Beginning with the line where "JP1 pin 2: n3 -> GND" occurs, transcribe every line exactly through the last line of the listing below, and no others.

EXCERPTED DATA
•••
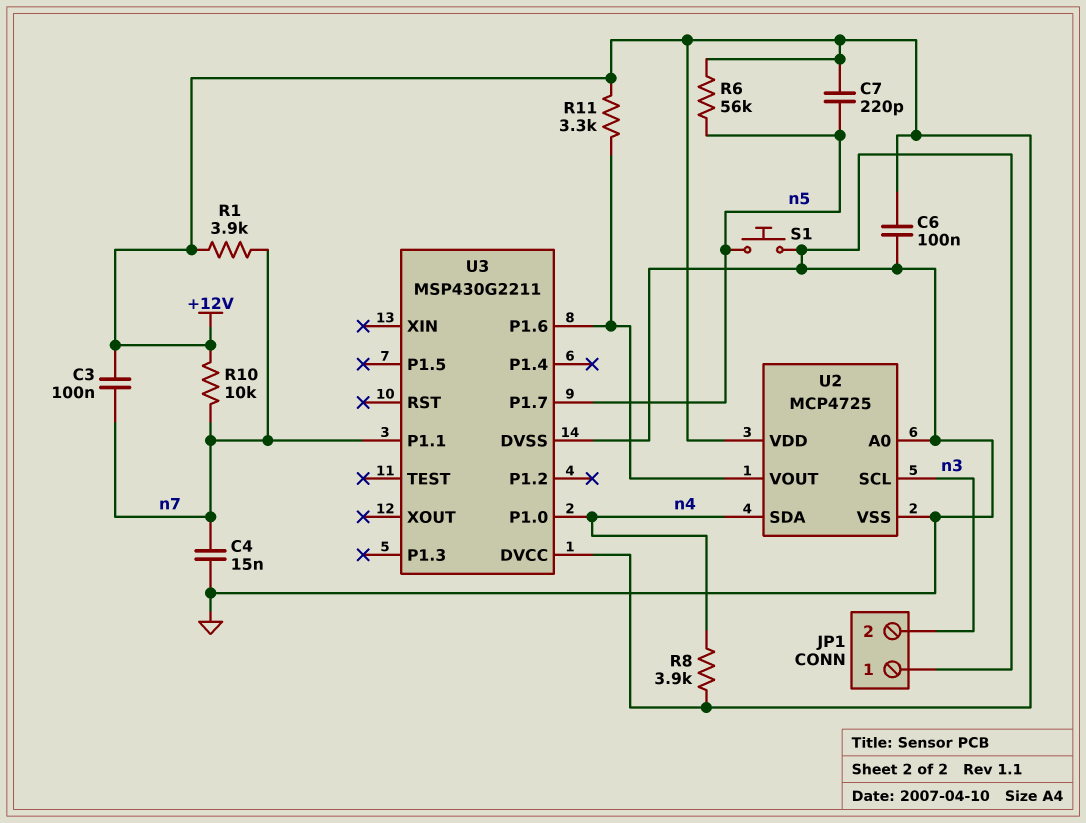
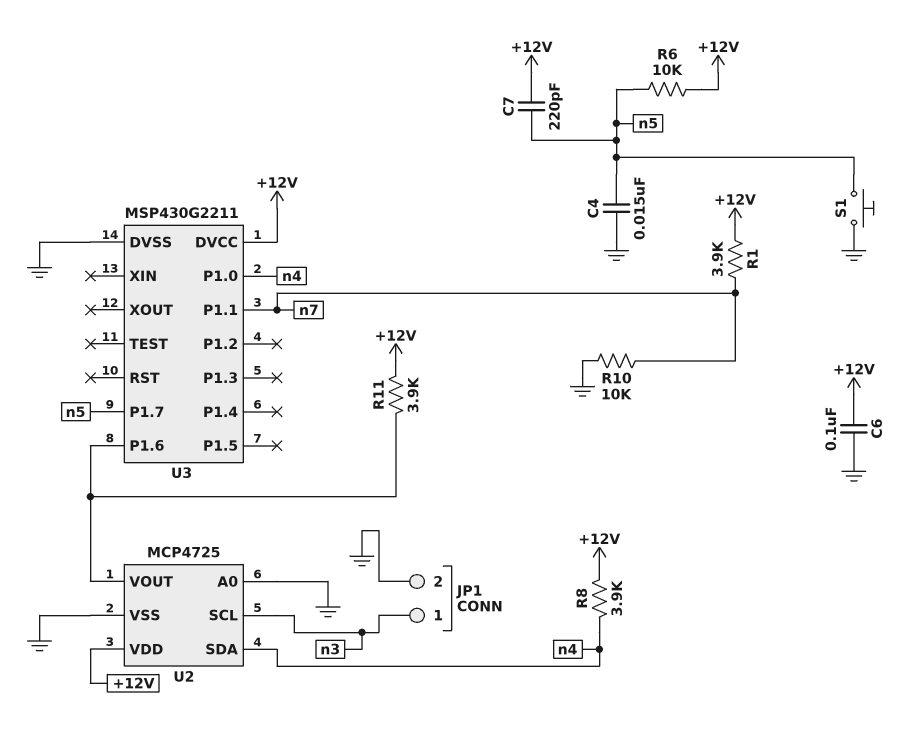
C3: 100nF (+12V, n7) -> none
C4: 15nF (GND, n7) -> 15nF (GND, n5)
JP1 pin 1: GND -> n3
JP1 pin 2: n3 -> GND
R6: 56k (+12V, n5) -> 10k (+12V, n5)
R10: 10k (+12V, n7) -> 10k (GND, n7)
R11: 3.3k (+12V, U2/VOUT) -> 3.9k (+12V, U2/VOUT)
•••
EXPECTED OUTPUT
JP1 pin 2: n3 -> GND
R6: 56k (+12V, n5) -> 10k (+12V, n5)
R10: 10k (+12V, n7) -> 10k (GND, n7)
R11: 3.3k (+12V, U2/VOUT) -> 3.9k (+12V, U2/VOUT)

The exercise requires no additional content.